Exercise details: Images do not belong in the copy. Retype the entries exactly.

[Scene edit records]
_____
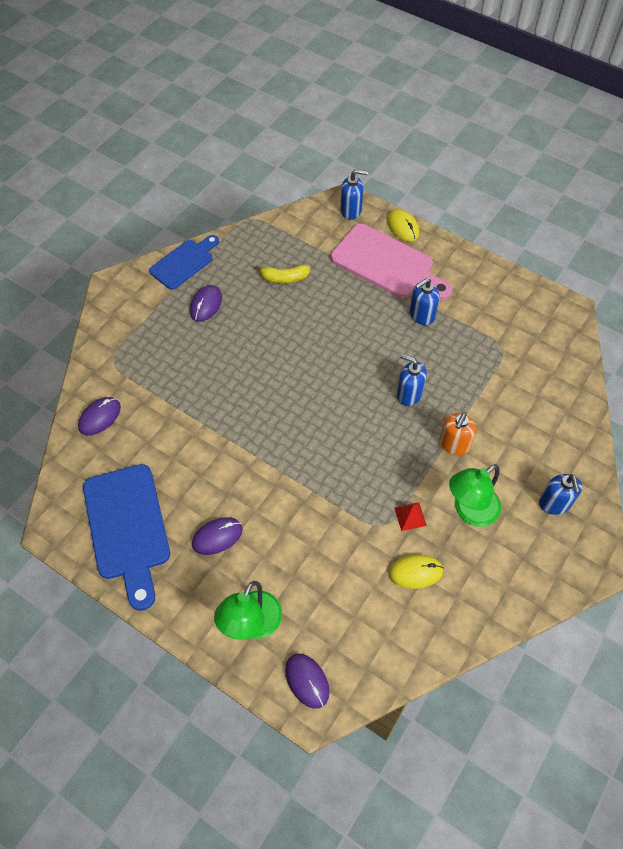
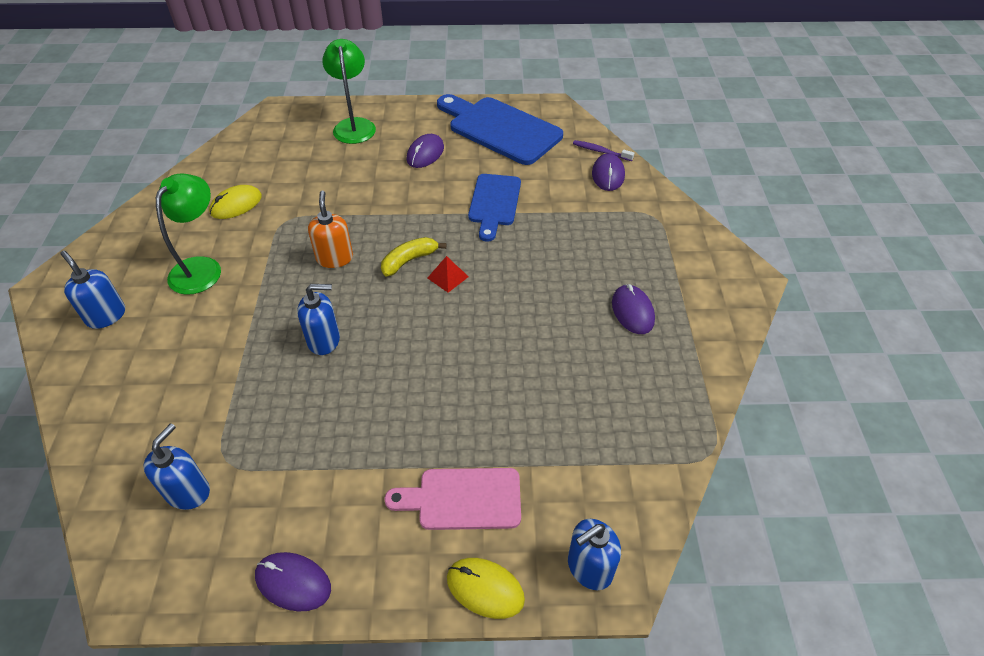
camera: 145 degrees right, 10 degrees down
(77, 445) = (600, 151): none -> purple toothbrush
(184, 262) = (712, 343): blue cutting board -> blue cutting board (494, 203)
(284, 278) = (580, 394): yellow banana -> yellow banana (409, 261)
(307, 681) = (290, 119): purple mouse -> purple mouse (293, 582)
(387, 264) = (462, 499): pink cutting board -> pink cutting board, size x0.63
(410, 516) = (262, 238): red pyramid -> red pyramid (447, 277)
(421, 315) = (363, 446): blue soap dispenser -> blue soap dispenser (188, 492)
(454, 444) = (244, 316): orange soap dispenser -> orange soap dispenser (335, 258)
_____
Finished task:
camera: 145 degrees right, 10 degrees down
(77, 445) = (600, 151): none -> purple toothbrush
(184, 262) = (712, 343): blue cutting board -> blue cutting board (494, 203)
(284, 278) = (580, 394): yellow banana -> yellow banana (409, 261)
(307, 681) = (290, 119): purple mouse -> purple mouse (293, 582)
(387, 264) = (462, 499): pink cutting board -> pink cutting board, size x0.63
(410, 516) = (262, 238): red pyramid -> red pyramid (447, 277)
(421, 315) = (363, 446): blue soap dispenser -> blue soap dispenser (188, 492)
(454, 444) = (244, 316): orange soap dispenser -> orange soap dispenser (335, 258)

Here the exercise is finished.